▸ **Brief**
Using the entries that follow, transcribe only the lines from the line with "mockup.png: [854,134,1180,277] ->" to the line with "Estimates: [43,402,94,443] ->", both included, exactly as they stand and without pictures.

==*==

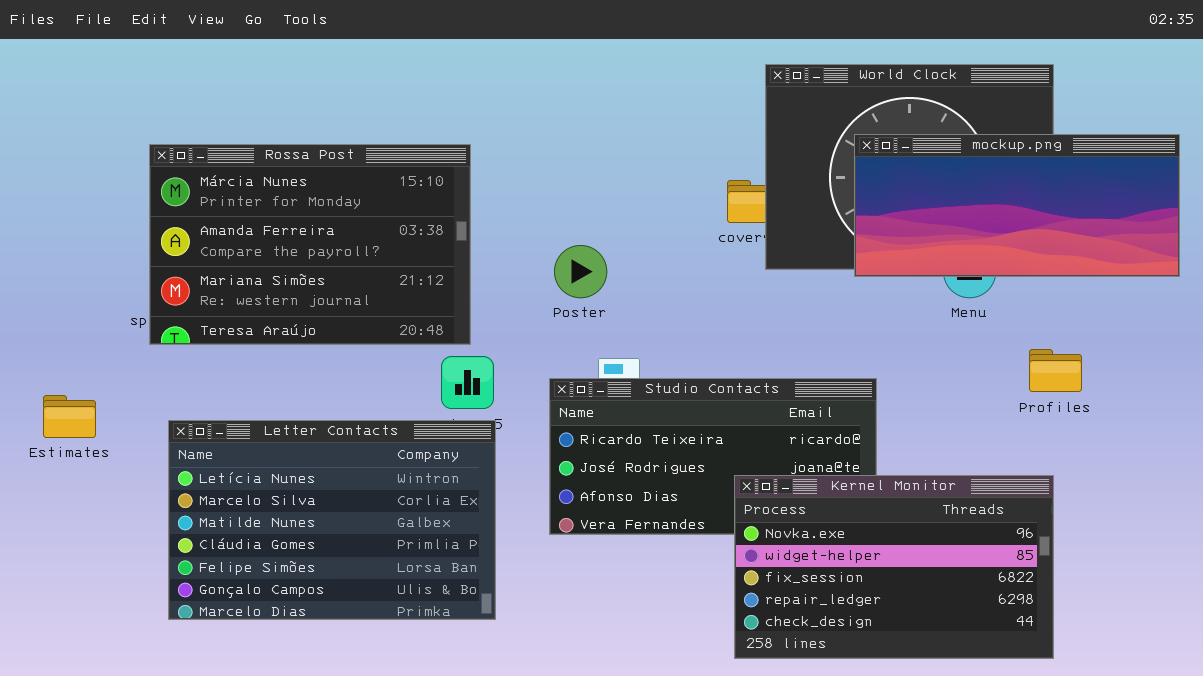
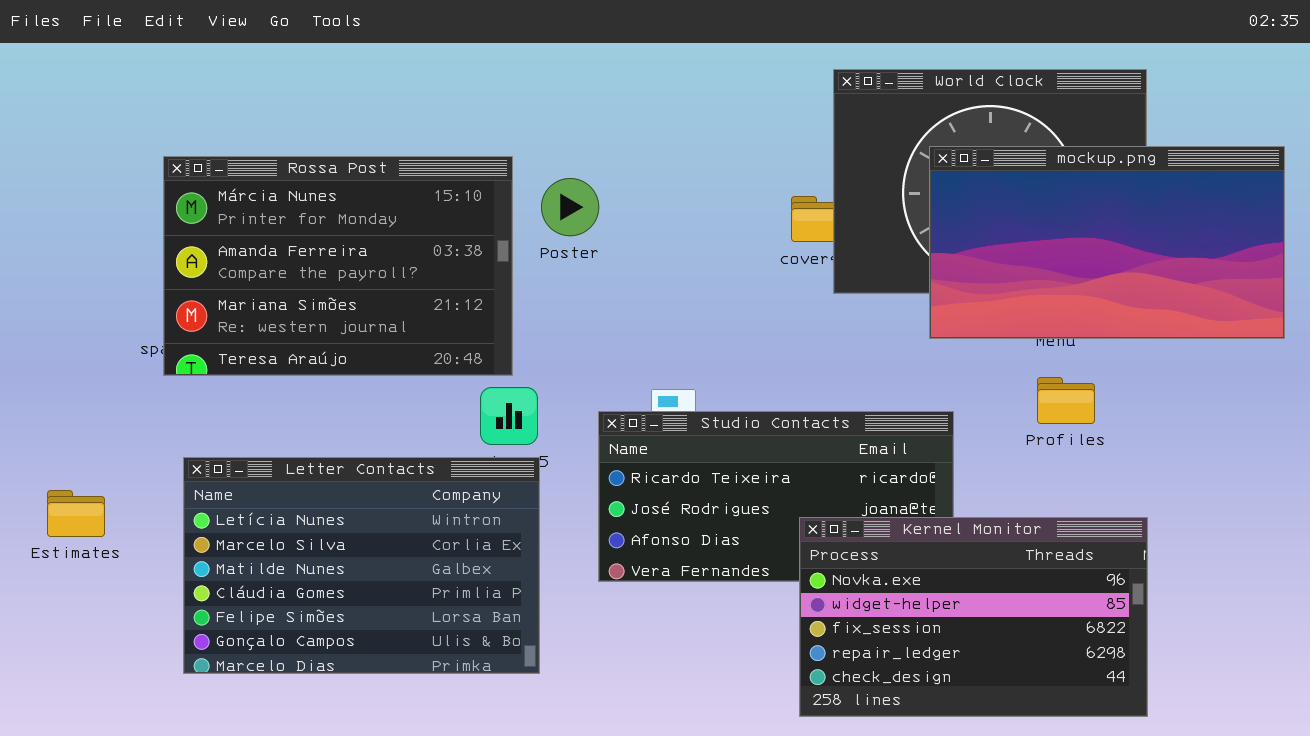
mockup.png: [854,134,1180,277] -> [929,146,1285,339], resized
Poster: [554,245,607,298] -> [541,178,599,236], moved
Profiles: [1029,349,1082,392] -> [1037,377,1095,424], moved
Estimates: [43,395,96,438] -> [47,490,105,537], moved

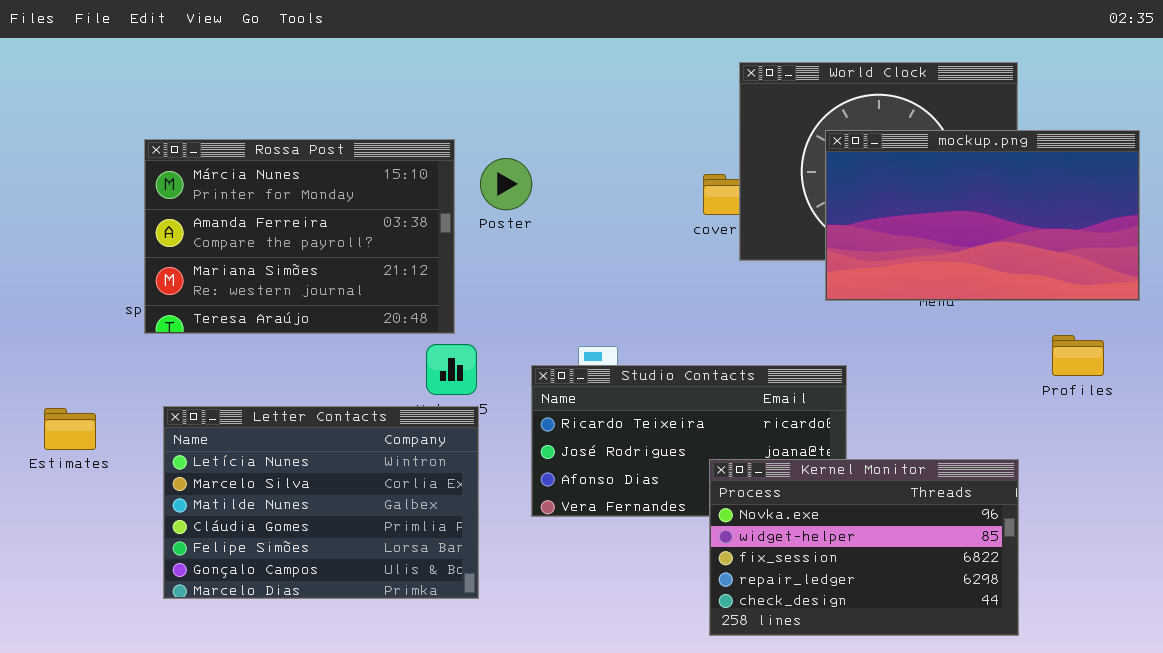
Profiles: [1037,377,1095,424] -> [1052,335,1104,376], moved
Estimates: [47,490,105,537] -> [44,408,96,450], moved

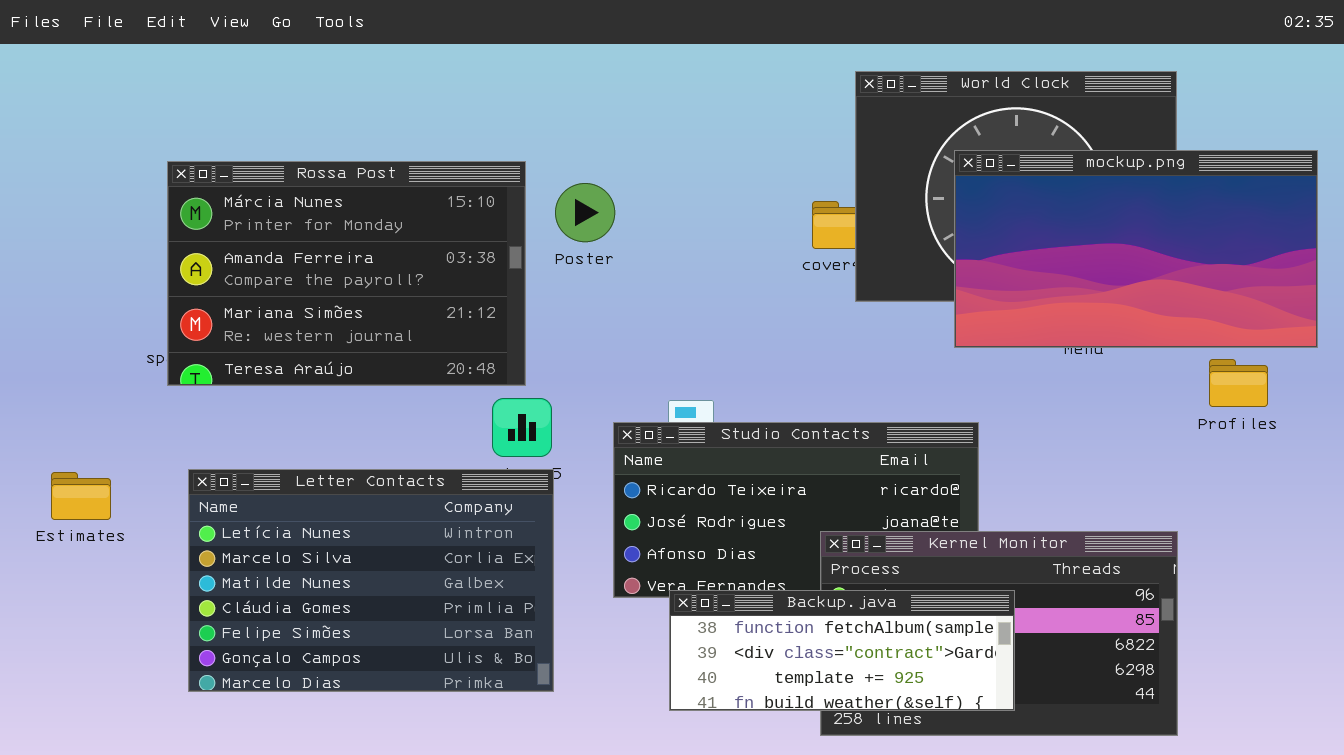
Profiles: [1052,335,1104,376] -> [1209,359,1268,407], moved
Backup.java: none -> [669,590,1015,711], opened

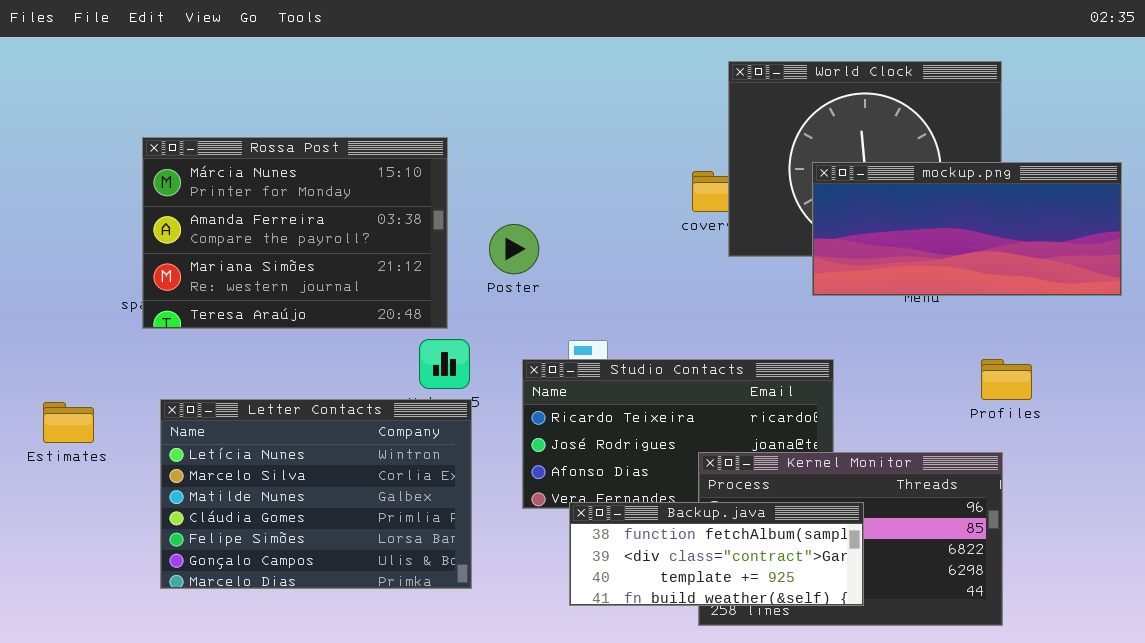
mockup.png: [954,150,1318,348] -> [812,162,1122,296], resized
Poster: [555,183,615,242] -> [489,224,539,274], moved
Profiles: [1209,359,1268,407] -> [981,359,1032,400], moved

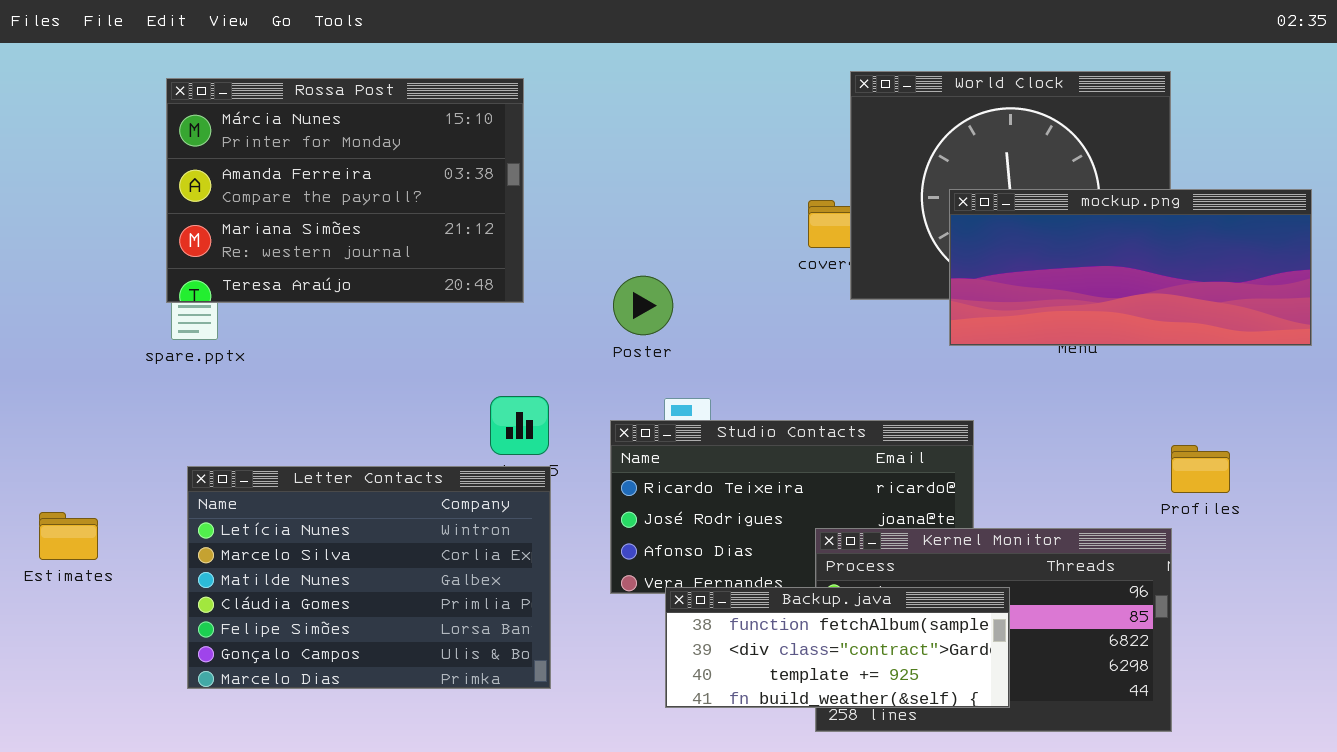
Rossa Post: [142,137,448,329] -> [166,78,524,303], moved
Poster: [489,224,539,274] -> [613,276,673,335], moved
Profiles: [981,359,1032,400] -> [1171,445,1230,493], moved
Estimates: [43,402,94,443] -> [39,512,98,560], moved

==*==

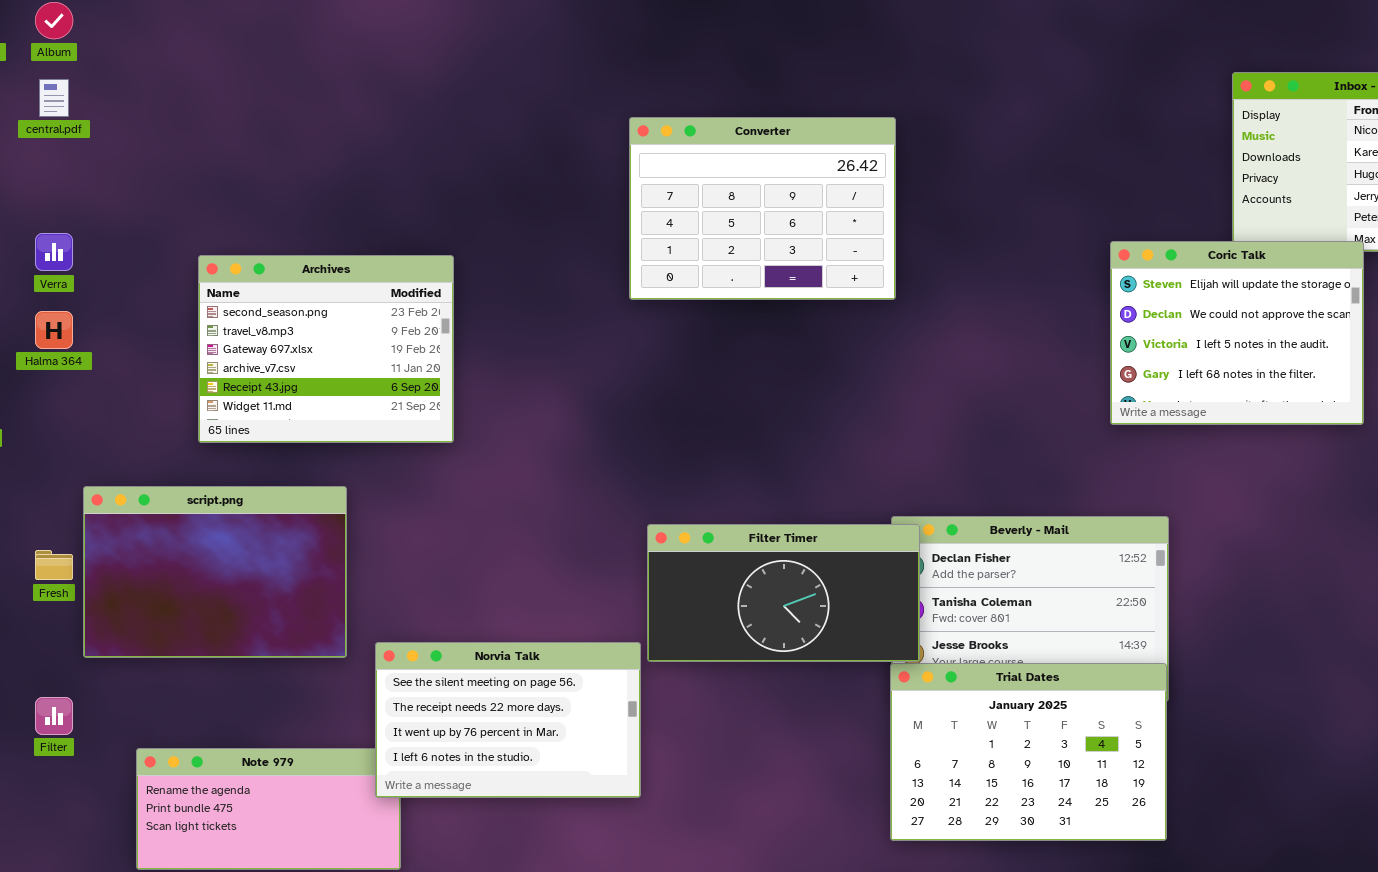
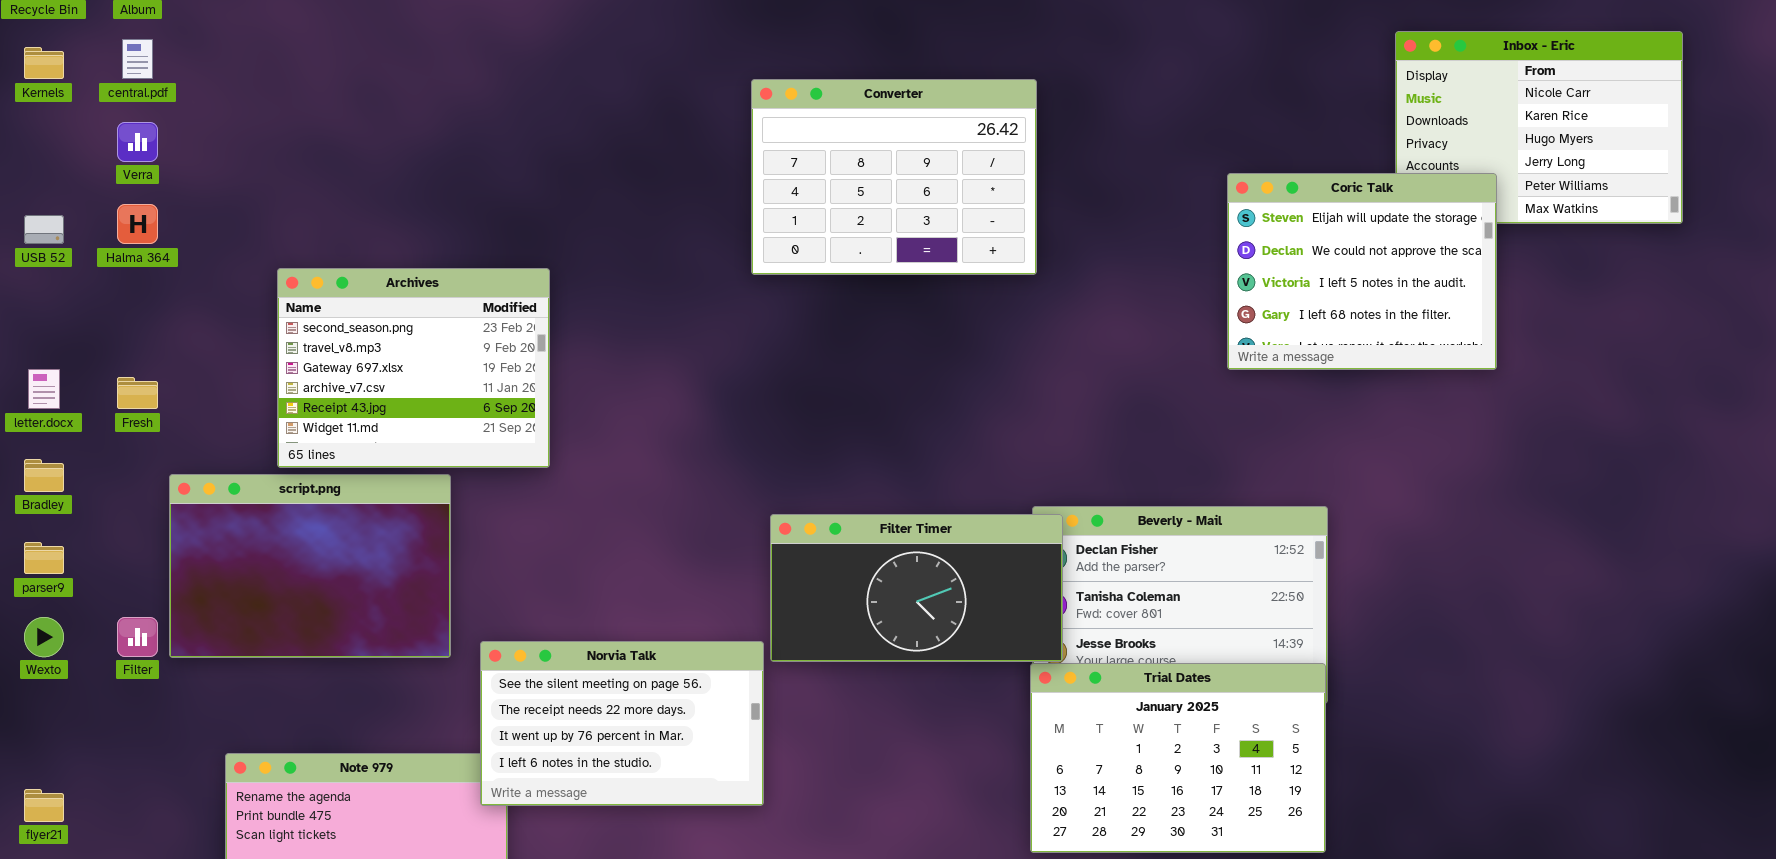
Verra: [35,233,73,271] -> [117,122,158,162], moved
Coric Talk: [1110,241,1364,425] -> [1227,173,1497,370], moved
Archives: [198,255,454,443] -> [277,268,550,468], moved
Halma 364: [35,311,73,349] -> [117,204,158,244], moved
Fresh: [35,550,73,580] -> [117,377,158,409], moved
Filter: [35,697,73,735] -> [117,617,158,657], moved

==*==

▸ **Answer space**
mockup.png: [854,134,1180,277] -> [929,146,1285,339], resized
Poster: [554,245,607,298] -> [541,178,599,236], moved
Profiles: [1029,349,1082,392] -> [1037,377,1095,424], moved
Estimates: [43,395,96,438] -> [47,490,105,537], moved

Profiles: [1037,377,1095,424] -> [1052,335,1104,376], moved
Estimates: [47,490,105,537] -> [44,408,96,450], moved

Profiles: [1052,335,1104,376] -> [1209,359,1268,407], moved
Backup.java: none -> [669,590,1015,711], opened

mockup.png: [954,150,1318,348] -> [812,162,1122,296], resized
Poster: [555,183,615,242] -> [489,224,539,274], moved
Profiles: [1209,359,1268,407] -> [981,359,1032,400], moved

Rossa Post: [142,137,448,329] -> [166,78,524,303], moved
Poster: [489,224,539,274] -> [613,276,673,335], moved
Profiles: [981,359,1032,400] -> [1171,445,1230,493], moved
Estimates: [43,402,94,443] -> [39,512,98,560], moved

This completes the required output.